Data entries
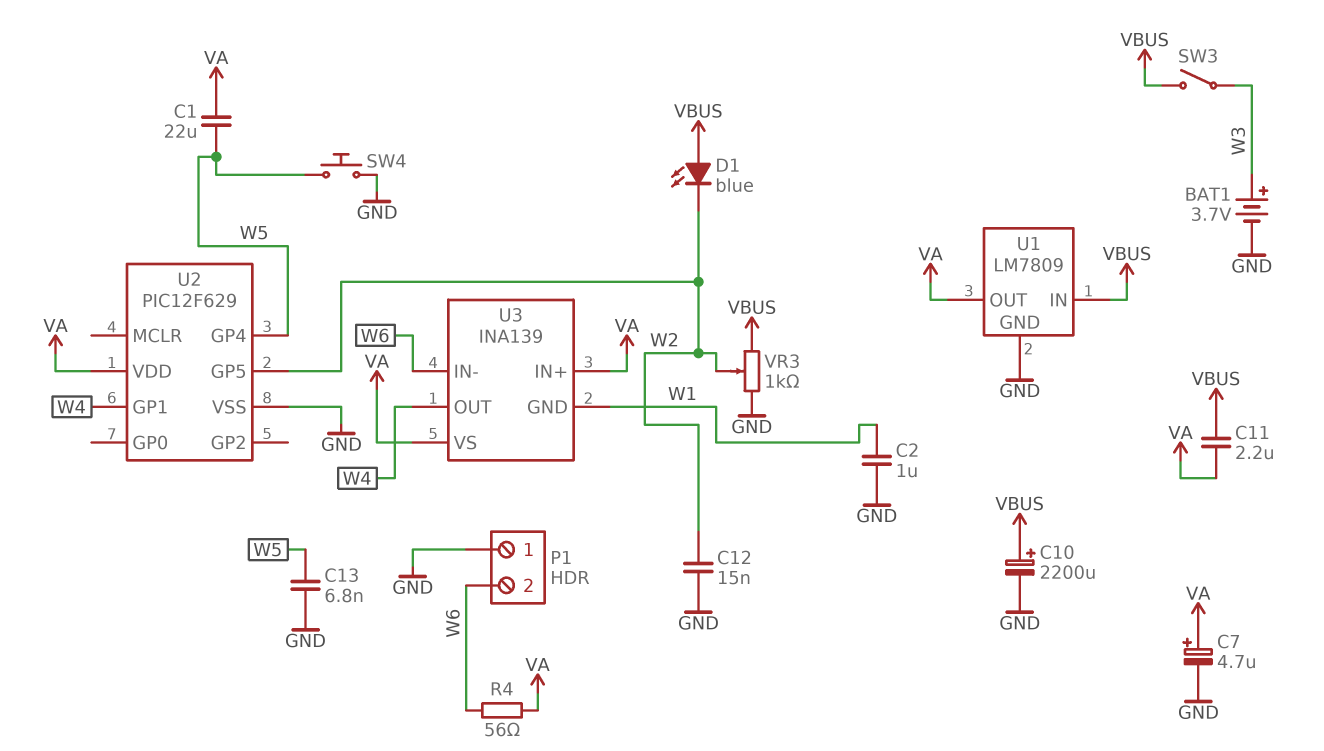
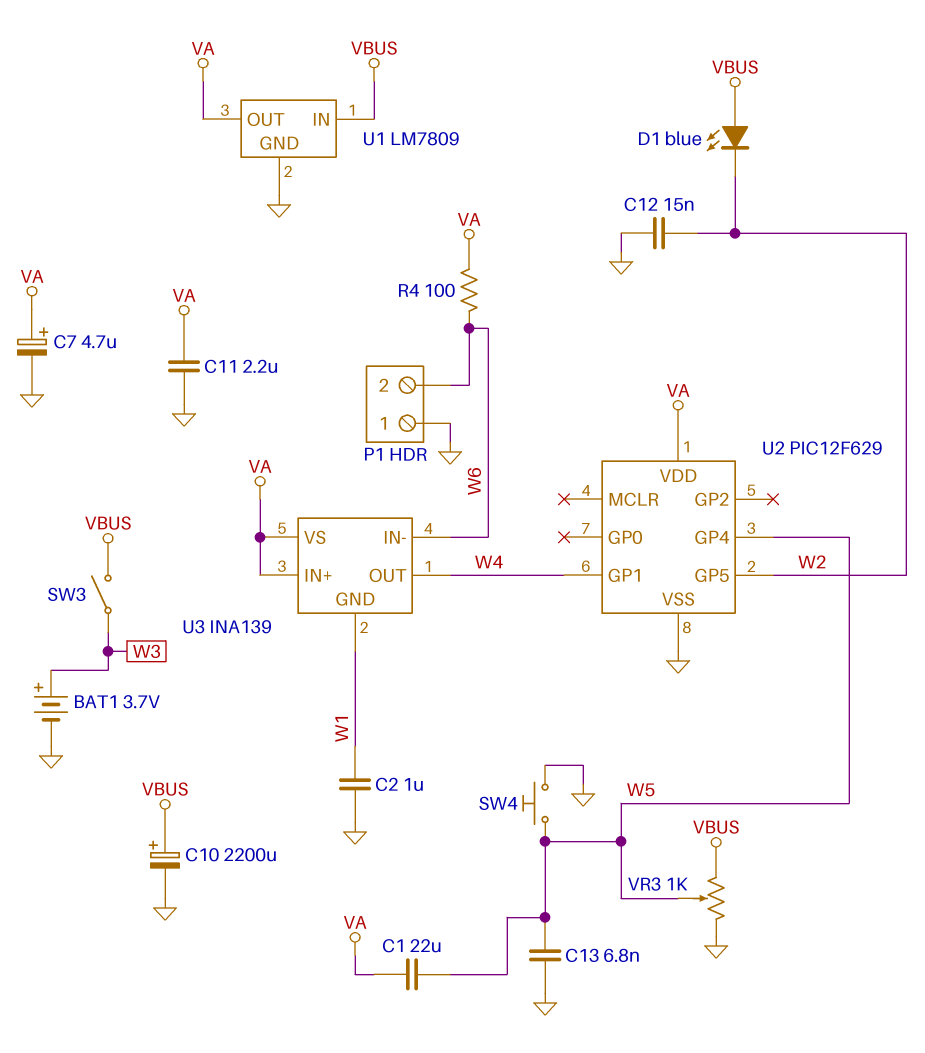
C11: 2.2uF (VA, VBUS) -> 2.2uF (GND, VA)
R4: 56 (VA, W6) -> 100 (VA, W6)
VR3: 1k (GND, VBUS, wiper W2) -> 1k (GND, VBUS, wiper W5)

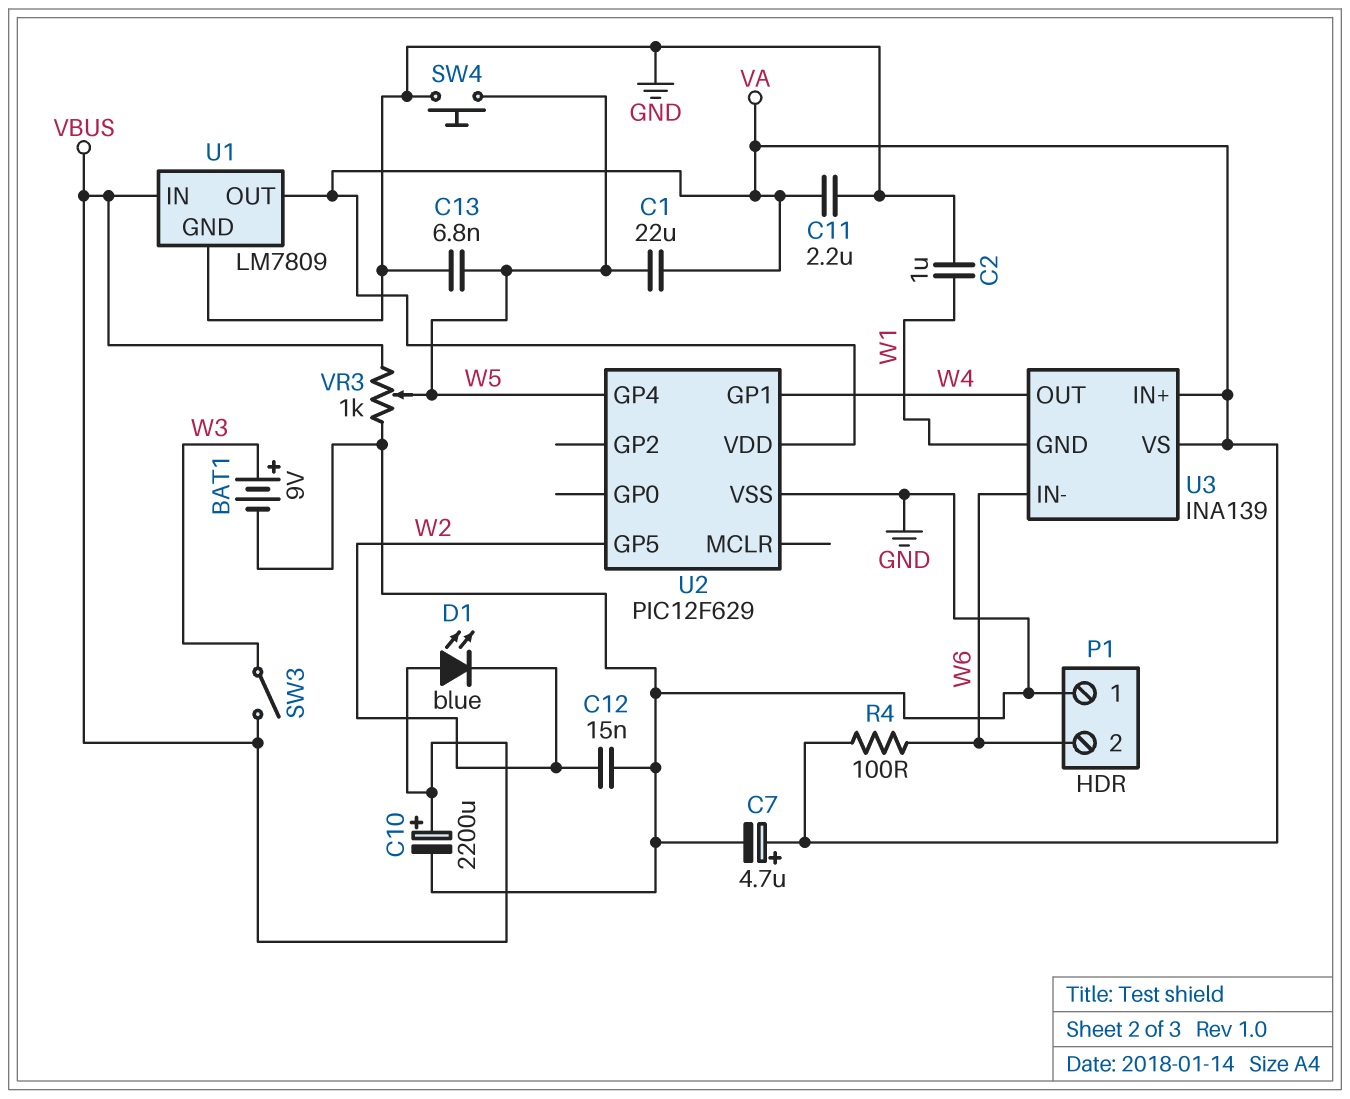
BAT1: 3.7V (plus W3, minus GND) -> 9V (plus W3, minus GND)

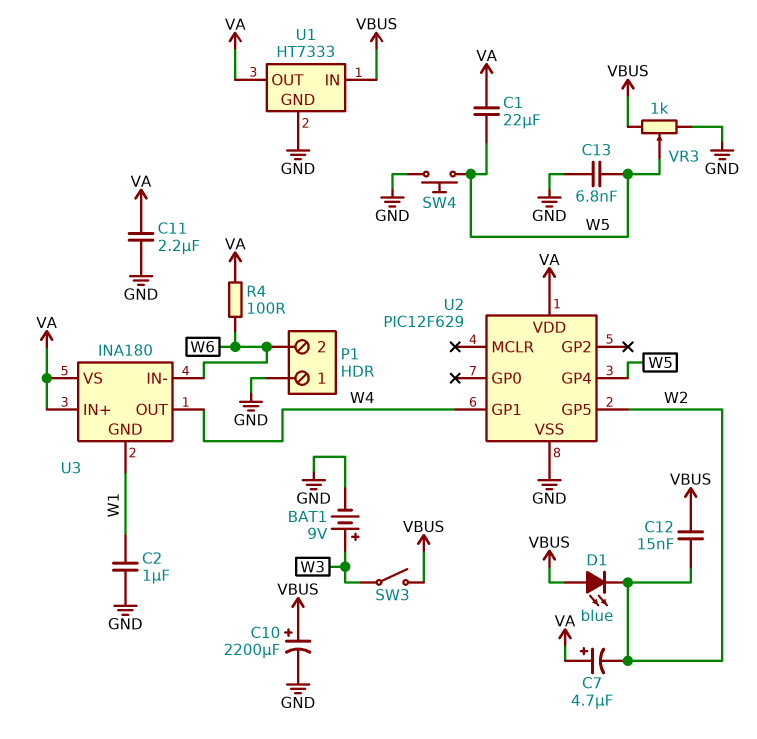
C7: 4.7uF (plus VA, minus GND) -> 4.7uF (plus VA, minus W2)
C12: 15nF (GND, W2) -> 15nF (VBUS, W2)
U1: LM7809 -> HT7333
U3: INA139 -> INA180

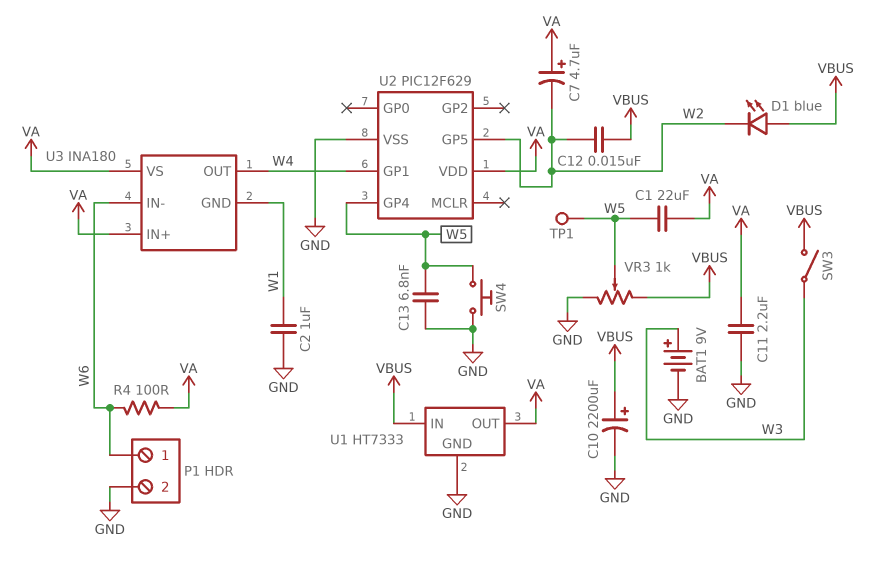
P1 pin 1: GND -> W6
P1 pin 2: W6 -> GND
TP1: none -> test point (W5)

Exercise
Among the entries above, which lines include "VBUS"? List them all.

Written response
C11: 2.2uF (VA, VBUS) -> 2.2uF (GND, VA)
VR3: 1k (GND, VBUS, wiper W2) -> 1k (GND, VBUS, wiper W5)
C12: 15nF (GND, W2) -> 15nF (VBUS, W2)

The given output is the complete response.